Stored data:

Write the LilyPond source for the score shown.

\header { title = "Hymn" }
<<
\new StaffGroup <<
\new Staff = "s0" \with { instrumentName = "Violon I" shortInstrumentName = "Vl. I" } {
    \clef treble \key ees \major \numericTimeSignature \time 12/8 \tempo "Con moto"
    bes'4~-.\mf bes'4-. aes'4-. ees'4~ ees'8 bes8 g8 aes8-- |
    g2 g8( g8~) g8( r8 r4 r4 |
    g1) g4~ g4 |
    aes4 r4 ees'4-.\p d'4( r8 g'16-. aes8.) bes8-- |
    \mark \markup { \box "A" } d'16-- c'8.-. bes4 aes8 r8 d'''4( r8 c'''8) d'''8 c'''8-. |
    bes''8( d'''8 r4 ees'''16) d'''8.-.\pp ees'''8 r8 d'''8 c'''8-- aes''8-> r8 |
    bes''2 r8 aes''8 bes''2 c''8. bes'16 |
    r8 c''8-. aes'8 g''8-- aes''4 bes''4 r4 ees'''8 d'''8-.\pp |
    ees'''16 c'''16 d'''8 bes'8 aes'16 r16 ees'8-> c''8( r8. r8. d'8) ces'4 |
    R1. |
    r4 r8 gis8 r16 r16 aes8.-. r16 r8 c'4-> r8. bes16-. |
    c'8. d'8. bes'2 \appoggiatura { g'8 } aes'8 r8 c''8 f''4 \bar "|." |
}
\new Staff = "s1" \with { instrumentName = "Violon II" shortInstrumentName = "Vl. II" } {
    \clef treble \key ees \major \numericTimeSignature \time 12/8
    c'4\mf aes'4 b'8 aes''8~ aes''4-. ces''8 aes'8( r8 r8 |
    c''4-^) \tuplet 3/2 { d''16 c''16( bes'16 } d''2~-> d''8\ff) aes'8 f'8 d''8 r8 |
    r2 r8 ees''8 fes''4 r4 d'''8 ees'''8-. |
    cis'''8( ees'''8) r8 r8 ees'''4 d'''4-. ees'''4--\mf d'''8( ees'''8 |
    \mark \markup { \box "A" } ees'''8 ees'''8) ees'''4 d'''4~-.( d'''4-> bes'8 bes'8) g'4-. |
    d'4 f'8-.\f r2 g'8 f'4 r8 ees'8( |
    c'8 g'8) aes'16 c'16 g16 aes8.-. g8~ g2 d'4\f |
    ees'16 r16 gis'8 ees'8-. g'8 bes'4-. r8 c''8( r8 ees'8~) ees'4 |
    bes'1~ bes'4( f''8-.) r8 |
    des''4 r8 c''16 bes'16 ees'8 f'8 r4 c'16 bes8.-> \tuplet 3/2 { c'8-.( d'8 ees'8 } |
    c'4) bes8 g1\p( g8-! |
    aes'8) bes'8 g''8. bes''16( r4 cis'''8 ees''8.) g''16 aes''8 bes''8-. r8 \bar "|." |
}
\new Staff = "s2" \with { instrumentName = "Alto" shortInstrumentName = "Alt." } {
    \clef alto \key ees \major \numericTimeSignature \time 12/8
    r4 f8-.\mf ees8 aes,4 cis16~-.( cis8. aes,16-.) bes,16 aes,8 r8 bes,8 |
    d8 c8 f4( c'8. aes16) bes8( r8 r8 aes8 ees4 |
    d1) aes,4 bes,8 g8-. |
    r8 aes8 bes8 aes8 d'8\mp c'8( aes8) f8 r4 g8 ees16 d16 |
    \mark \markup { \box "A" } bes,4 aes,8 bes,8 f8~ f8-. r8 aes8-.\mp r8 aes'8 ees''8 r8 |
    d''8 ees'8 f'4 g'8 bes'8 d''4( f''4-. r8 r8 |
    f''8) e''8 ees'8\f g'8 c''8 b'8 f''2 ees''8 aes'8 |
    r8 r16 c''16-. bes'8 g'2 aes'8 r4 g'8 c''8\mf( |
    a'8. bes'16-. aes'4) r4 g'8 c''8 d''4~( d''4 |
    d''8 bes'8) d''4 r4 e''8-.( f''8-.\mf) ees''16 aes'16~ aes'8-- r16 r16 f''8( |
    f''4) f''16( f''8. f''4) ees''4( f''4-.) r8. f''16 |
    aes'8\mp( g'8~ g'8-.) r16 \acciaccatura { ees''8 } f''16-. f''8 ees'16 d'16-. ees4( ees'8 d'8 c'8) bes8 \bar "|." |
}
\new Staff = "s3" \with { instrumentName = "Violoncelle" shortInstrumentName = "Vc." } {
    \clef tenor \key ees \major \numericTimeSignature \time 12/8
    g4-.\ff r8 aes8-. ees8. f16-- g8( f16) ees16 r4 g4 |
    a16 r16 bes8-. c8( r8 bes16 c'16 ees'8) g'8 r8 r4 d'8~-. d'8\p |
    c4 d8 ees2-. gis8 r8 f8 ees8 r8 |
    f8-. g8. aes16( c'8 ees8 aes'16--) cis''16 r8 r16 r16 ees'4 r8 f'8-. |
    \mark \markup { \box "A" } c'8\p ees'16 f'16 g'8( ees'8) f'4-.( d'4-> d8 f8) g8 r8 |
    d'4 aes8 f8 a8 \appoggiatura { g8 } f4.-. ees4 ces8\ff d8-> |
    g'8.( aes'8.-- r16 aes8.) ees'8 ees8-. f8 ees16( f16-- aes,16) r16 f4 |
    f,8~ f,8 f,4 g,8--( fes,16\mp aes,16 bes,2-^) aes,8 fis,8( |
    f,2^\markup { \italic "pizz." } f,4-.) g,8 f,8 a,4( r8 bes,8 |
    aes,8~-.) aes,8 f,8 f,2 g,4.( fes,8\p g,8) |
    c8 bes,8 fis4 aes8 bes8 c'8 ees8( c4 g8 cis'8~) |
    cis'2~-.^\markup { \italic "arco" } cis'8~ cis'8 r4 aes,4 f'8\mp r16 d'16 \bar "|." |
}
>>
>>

Your objective =
Which lines in the records contain the string "shortInstrumentName"? Select each of them, and count a line only if its letter case matches.

Answer in full =
\new Staff = "s0" \with { instrumentName = "Violon I" shortInstrumentName = "Vl. I" } {
\new Staff = "s1" \with { instrumentName = "Violon II" shortInstrumentName = "Vl. II" } {
\new Staff = "s2" \with { instrumentName = "Alto" shortInstrumentName = "Alt." } {
\new Staff = "s3" \with { instrumentName = "Violoncelle" shortInstrumentName = "Vc." } {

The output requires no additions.